* **RECORD SET**:
==============================

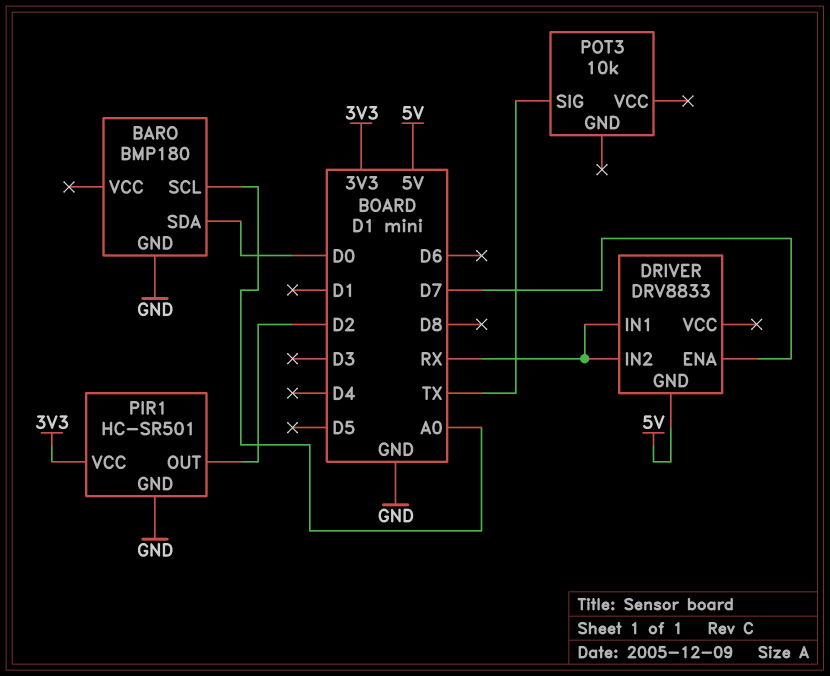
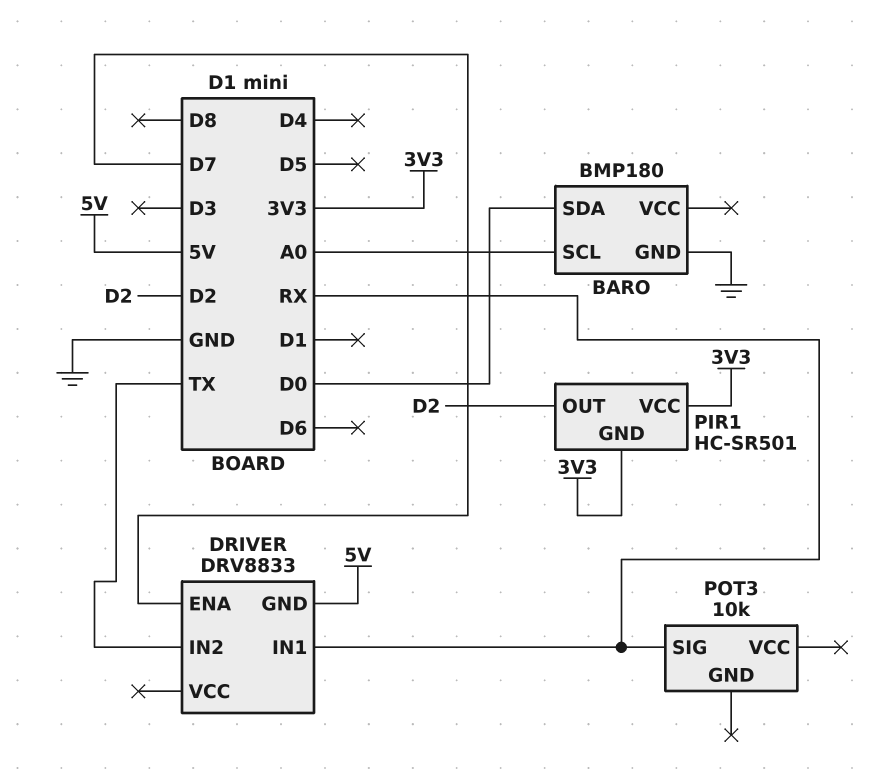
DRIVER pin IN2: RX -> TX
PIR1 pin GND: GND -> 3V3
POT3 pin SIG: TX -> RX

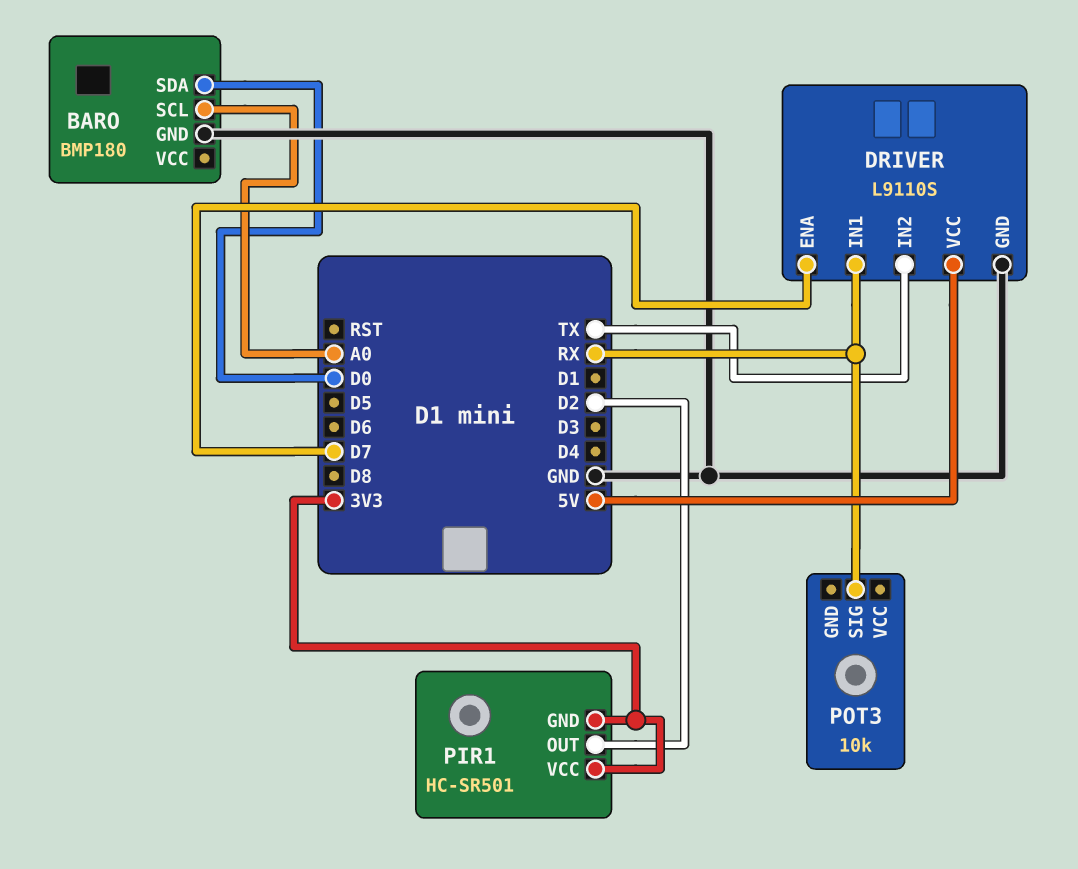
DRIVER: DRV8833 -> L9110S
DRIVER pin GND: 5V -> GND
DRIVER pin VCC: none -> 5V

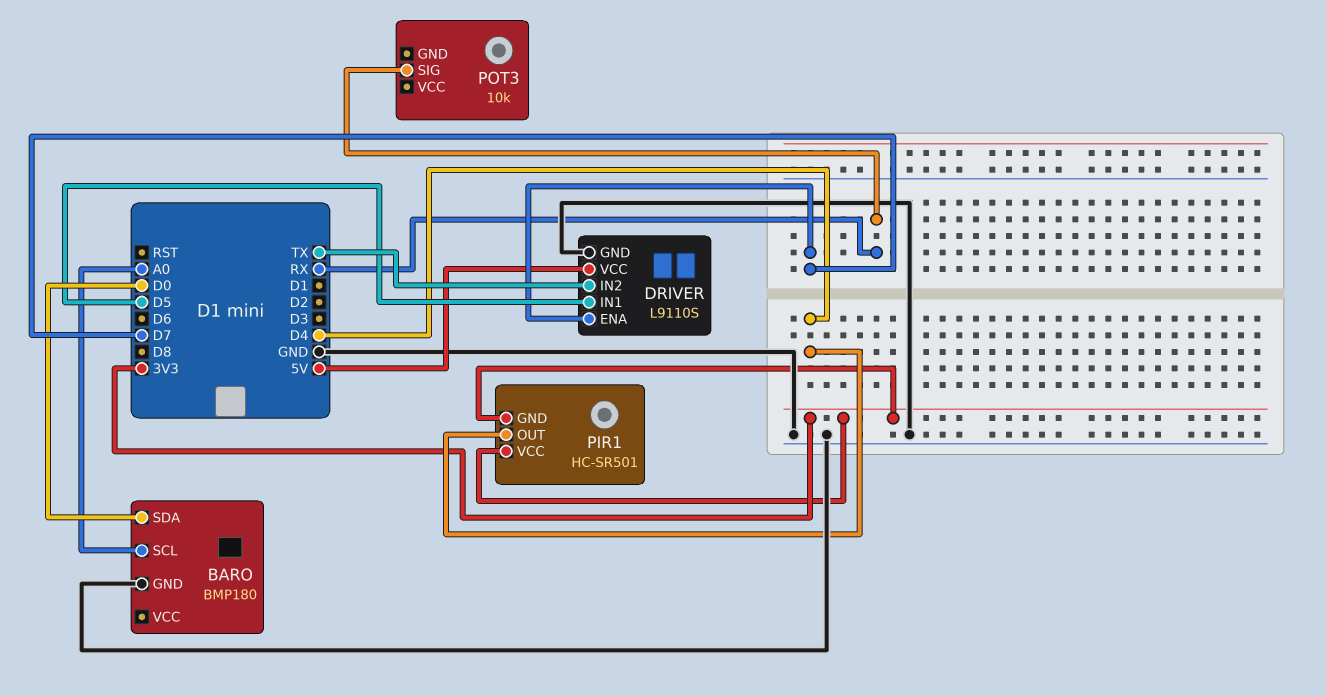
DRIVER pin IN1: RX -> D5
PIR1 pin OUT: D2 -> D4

==============================

* **DIRECTIONS FOR THIS TASK**: Retype the listing exactly. Leave the pictures out.

* **REPLY**:
DRIVER pin IN2: RX -> TX
PIR1 pin GND: GND -> 3V3
POT3 pin SIG: TX -> RX

DRIVER: DRV8833 -> L9110S
DRIVER pin GND: 5V -> GND
DRIVER pin VCC: none -> 5V

DRIVER pin IN1: RX -> D5
PIR1 pin OUT: D2 -> D4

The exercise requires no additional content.